PROBLEM REQUIREMENTS: Include in the reply only the lines from the start of the data below through the line containing "none -> yellow 1x1 brick [482,150,531,213]", reproduced exactly and with no pictures.

BEGIN THE RECORDS

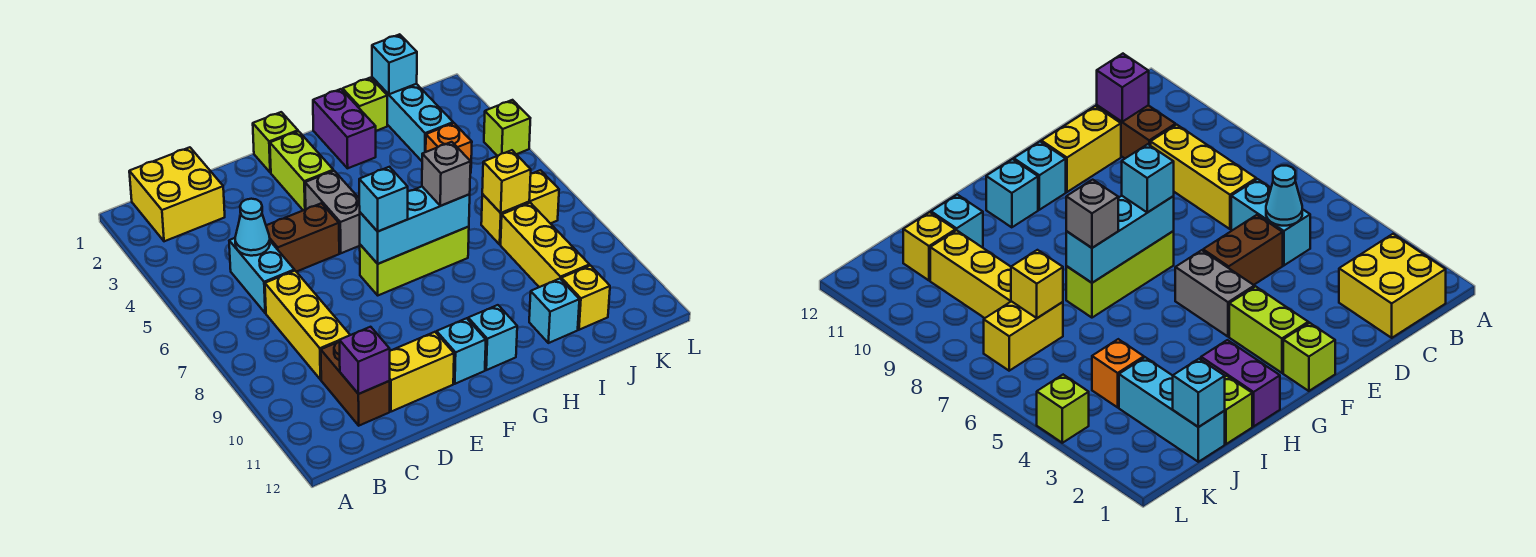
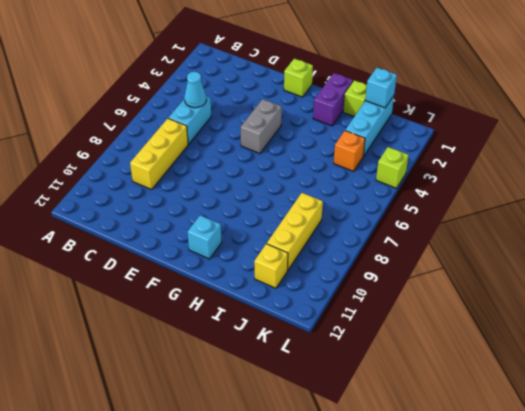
none -> yellow 2x2 brick [129,147,225,241]
none -> brown 1x2 brick [321,342,390,426]
none -> brown 1x2 brick [266,203,339,272]

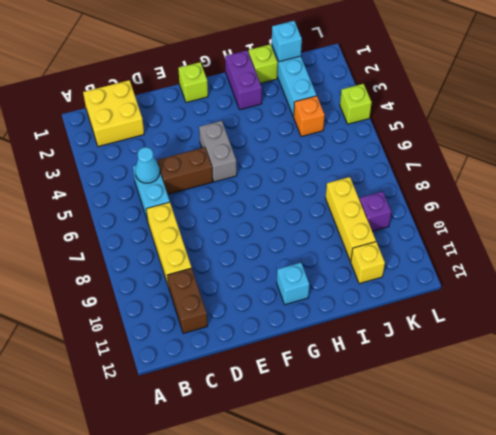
purple 1x1 brick [360,192,391,231] -> purple 1x1 brick moved to [339,327,390,394]
none -> yellow 1x2 brick [390,332,454,412]
none -> lime 1x2 brick [270,131,333,210]
none -> lime 1x3 brick [360,227,469,295]

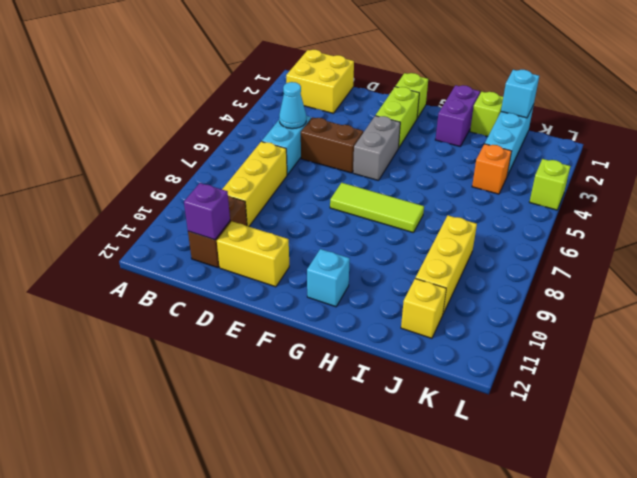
lime 1x3 tile [330,183,424,233] -> lime 1x3 brick [360,227,469,295]
none -> cyan 1x1 brick [437,318,486,384]
none -> cyan 1x1 brick [529,279,579,343]
none -> yellow 1x2 brick [481,170,559,244]

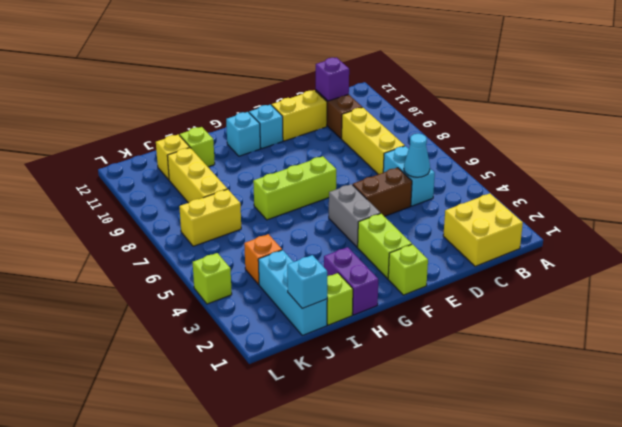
lime 1x1 brick [180,127,215,167] -> cyan 1x1 brick [529,279,579,343]
none -> cyan 1x3 brick [360,187,470,264]
none -> yellow 1x1 brick [482,150,531,213]
none -> cyan 1x1 brick [359,167,408,231]

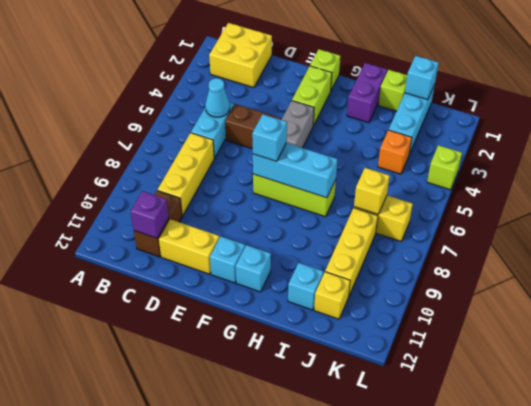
none -> grey 1x1 brick [422,142,471,206]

END THE RECORDS

TASK RESPONSE:
none -> yellow 2x2 brick [129,147,225,241]
none -> brown 1x2 brick [321,342,390,426]
none -> brown 1x2 brick [266,203,339,272]

purple 1x1 brick [360,192,391,231] -> purple 1x1 brick moved to [339,327,390,394]
none -> yellow 1x2 brick [390,332,454,412]
none -> lime 1x2 brick [270,131,333,210]
none -> lime 1x3 brick [360,227,469,295]

lime 1x3 tile [330,183,424,233] -> lime 1x3 brick [360,227,469,295]
none -> cyan 1x1 brick [437,318,486,384]
none -> cyan 1x1 brick [529,279,579,343]
none -> yellow 1x2 brick [481,170,559,244]

lime 1x1 brick [180,127,215,167] -> cyan 1x1 brick [529,279,579,343]
none -> cyan 1x3 brick [360,187,470,264]
none -> yellow 1x1 brick [482,150,531,213]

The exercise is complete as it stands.